(Synthetic geometry scene data)
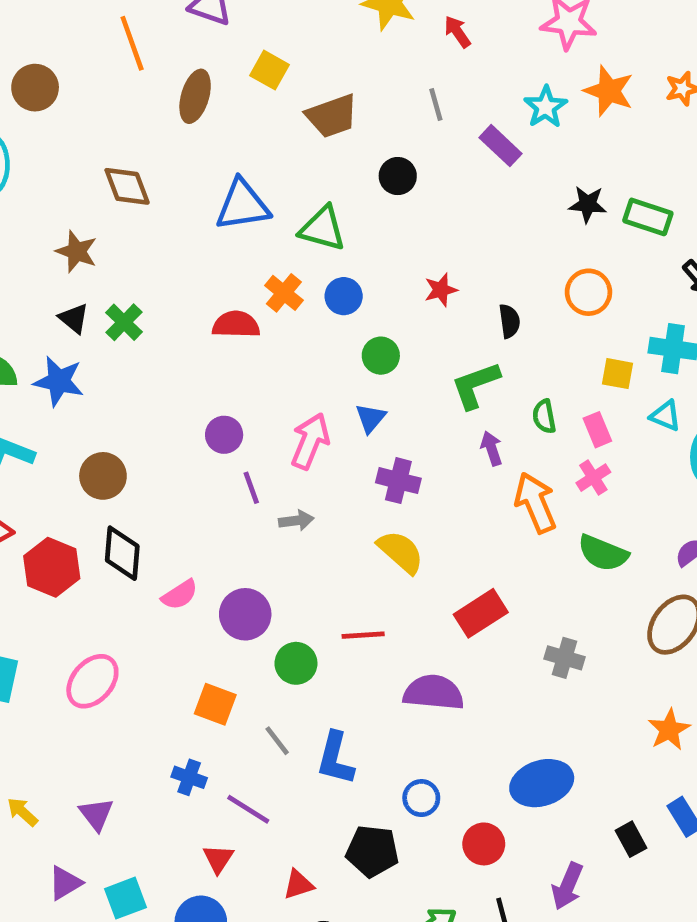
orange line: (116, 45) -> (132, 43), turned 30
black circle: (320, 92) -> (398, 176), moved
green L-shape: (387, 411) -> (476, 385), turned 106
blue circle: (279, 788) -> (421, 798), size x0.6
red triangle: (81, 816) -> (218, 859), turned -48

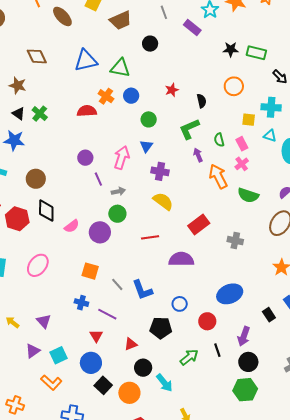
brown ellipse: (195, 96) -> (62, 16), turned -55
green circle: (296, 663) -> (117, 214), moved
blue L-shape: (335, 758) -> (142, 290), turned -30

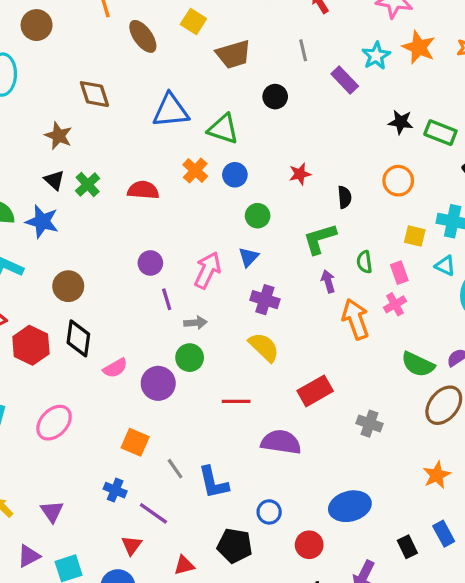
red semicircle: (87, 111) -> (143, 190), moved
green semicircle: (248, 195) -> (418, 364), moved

◆ WHAT TO PRODUCE
Excluding the pictures, write out exactly the lines from the line that contains "red triangle: (81, 816)" through the end of the records.

◆ RESULT OF THIS EXERCISE
red triangle: (81, 816) -> (218, 859), turned -48

brown ellipse: (195, 96) -> (62, 16), turned -55
green circle: (296, 663) -> (117, 214), moved
blue L-shape: (335, 758) -> (142, 290), turned -30

red semicircle: (87, 111) -> (143, 190), moved
green semicircle: (248, 195) -> (418, 364), moved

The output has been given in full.